### Your assignment:
Images should be omitted while the rest of the data is duplicated exactly.

### Data segment:
[Start of section]

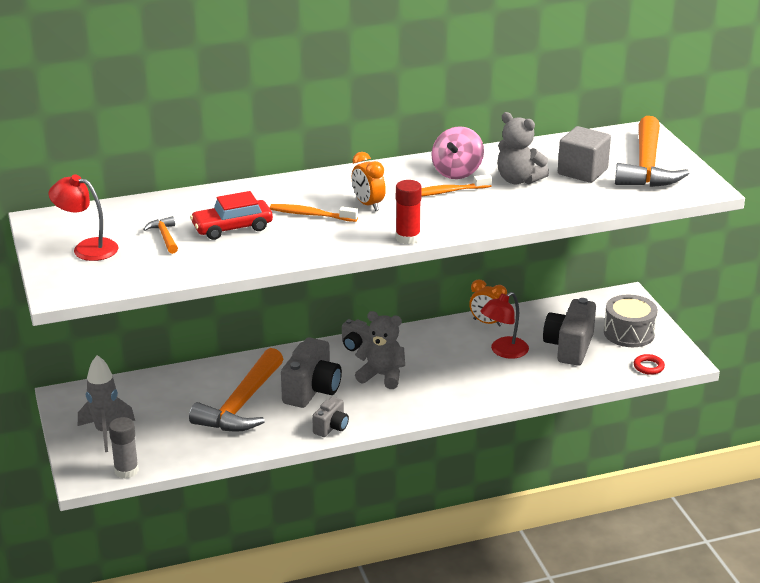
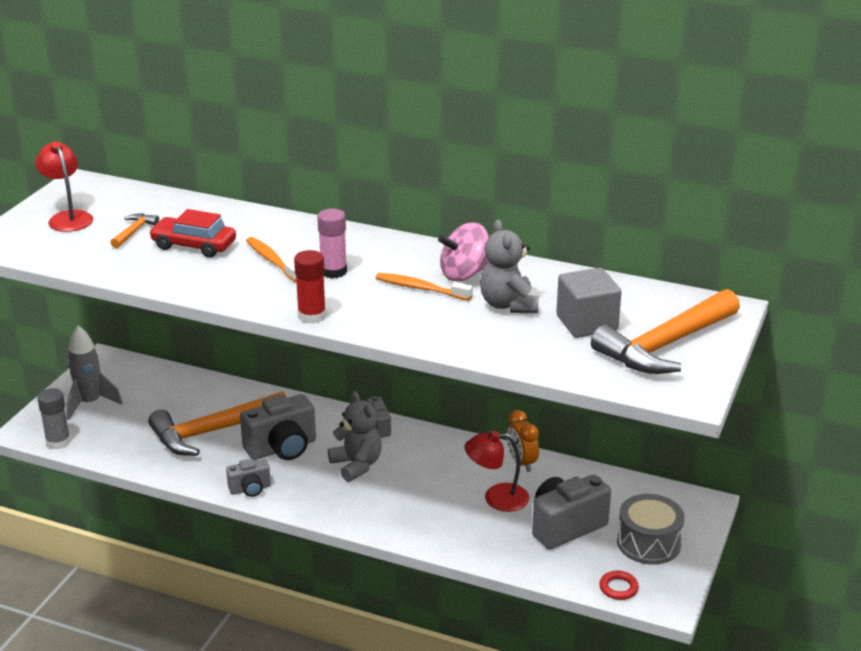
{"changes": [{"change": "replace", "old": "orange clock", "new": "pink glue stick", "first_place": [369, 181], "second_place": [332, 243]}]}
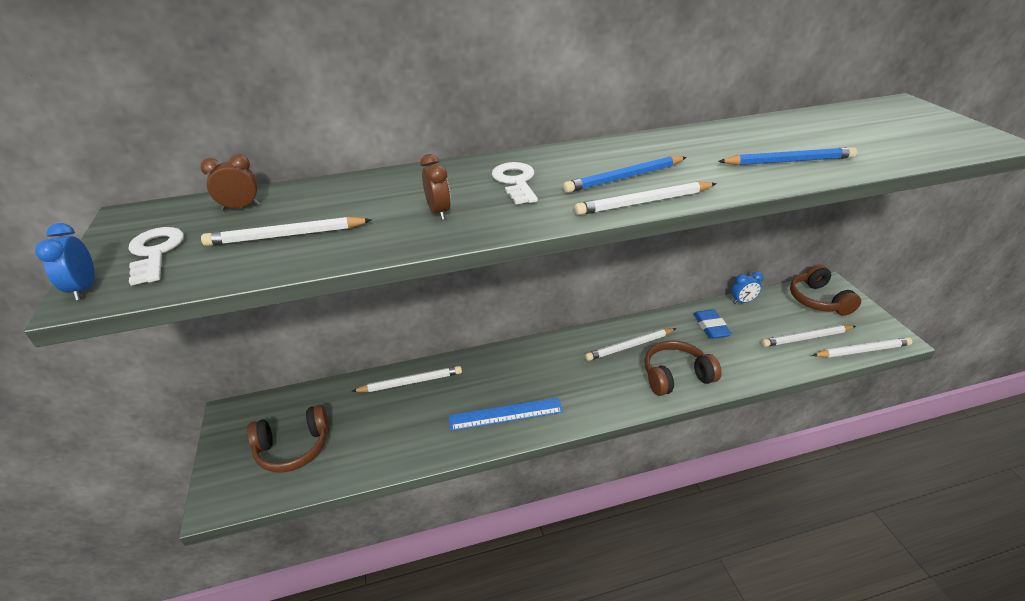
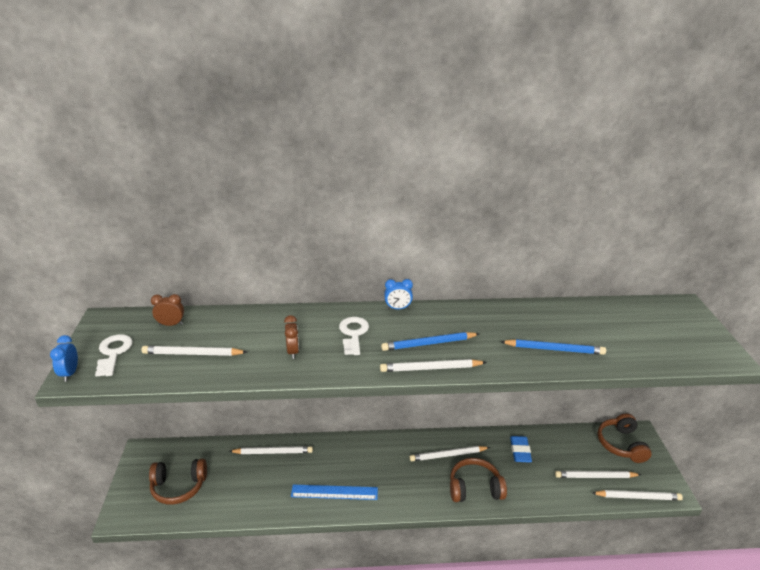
{"changes": [{"change": "move", "old": "blue clock", "first_place": [747, 287], "second_place": [398, 294]}]}
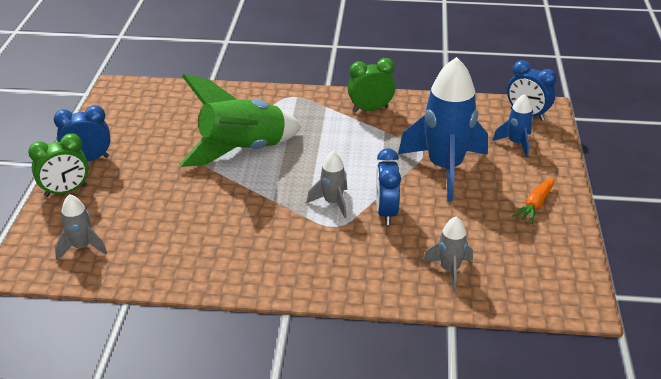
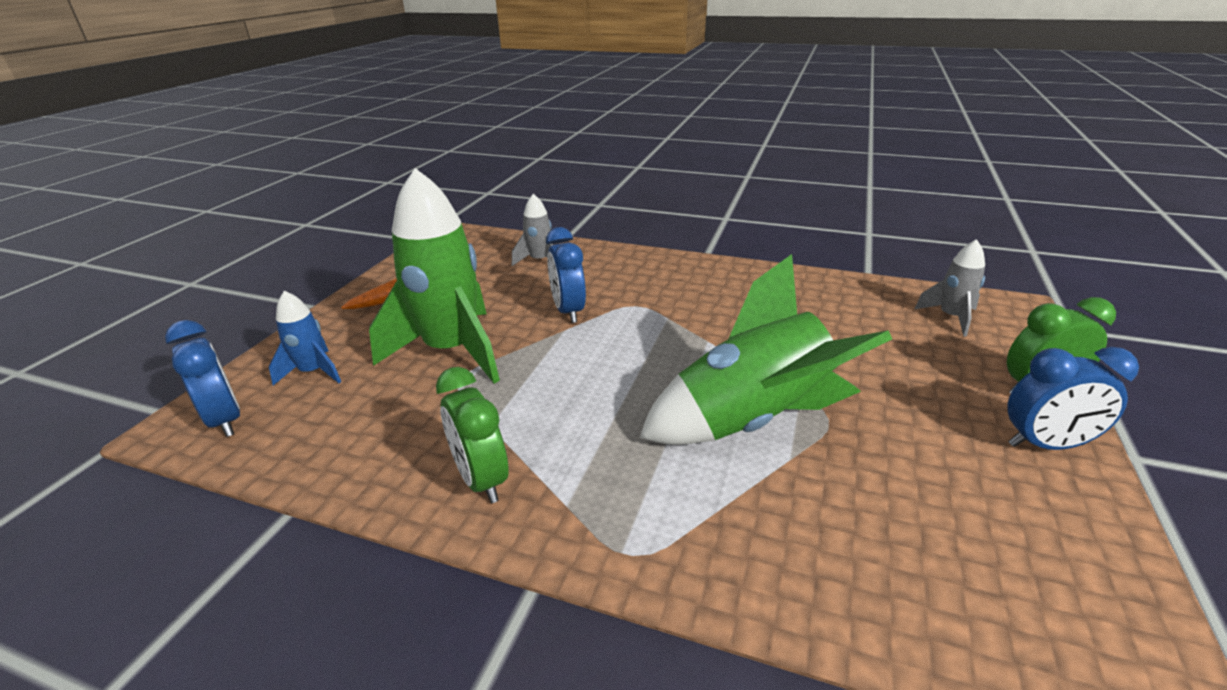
{"changes": [{"change": "recolor", "old": "blue rocket", "new": "green rocket", "first_place": [443, 129], "second_place": [434, 276]}, {"change": "rotate", "old": "green clock", "first_place": [372, 85], "second_place": [472, 435], "degrees": 60}, {"change": "rotate", "old": "blue clock", "first_place": [388, 186], "second_place": [566, 275], "degrees": 150}, {"change": "delete", "old": "grey rocket", "first_place": [327, 184]}]}
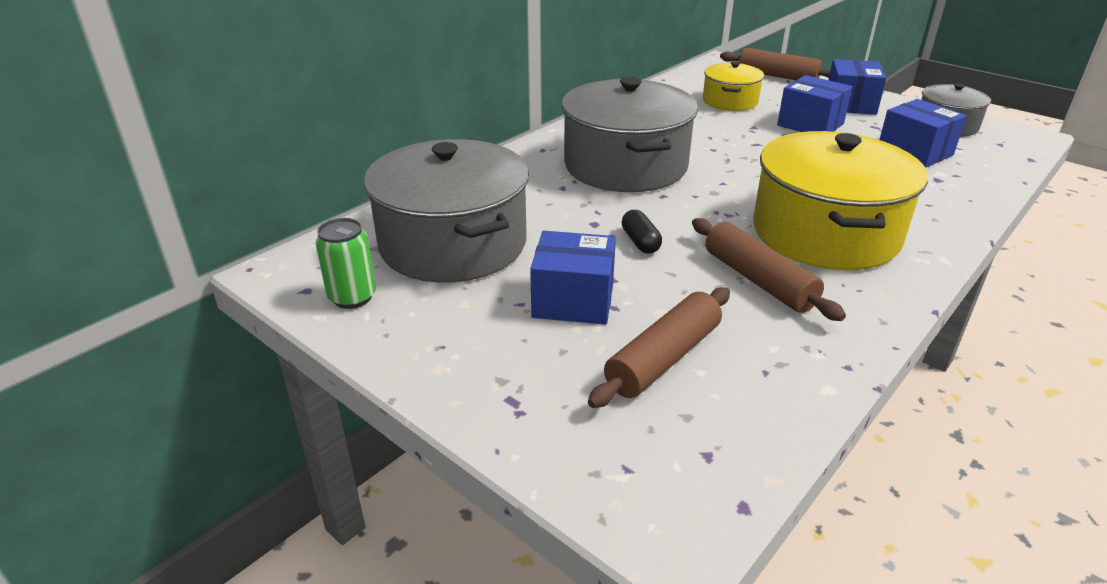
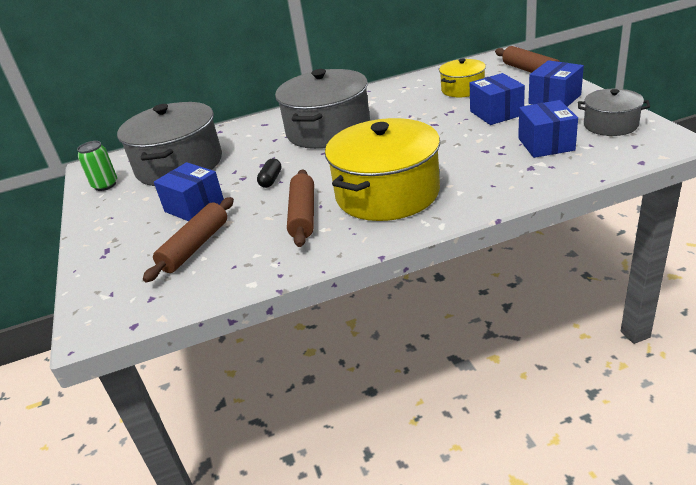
{"changes": [{"change": "rotate", "old": "brown rolling pin", "first_place": [659, 347], "second_place": [188, 239], "degrees": -45}]}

[End of section]

### Result of this exercise:
{"changes": [{"change": "replace", "old": "orange clock", "new": "pink glue stick", "first_place": [369, 181], "second_place": [332, 243]}]}
{"changes": [{"change": "move", "old": "blue clock", "first_place": [747, 287], "second_place": [398, 294]}]}
{"changes": [{"change": "recolor", "old": "blue rocket", "new": "green rocket", "first_place": [443, 129], "second_place": [434, 276]}, {"change": "rotate", "old": "green clock", "first_place": [372, 85], "second_place": [472, 435], "degrees": 60}, {"change": "rotate", "old": "blue clock", "first_place": [388, 186], "second_place": [566, 275], "degrees": 150}, {"change": "delete", "old": "grey rocket", "first_place": [327, 184]}]}
{"changes": [{"change": "rotate", "old": "brown rolling pin", "first_place": [659, 347], "second_place": [188, 239], "degrees": -45}]}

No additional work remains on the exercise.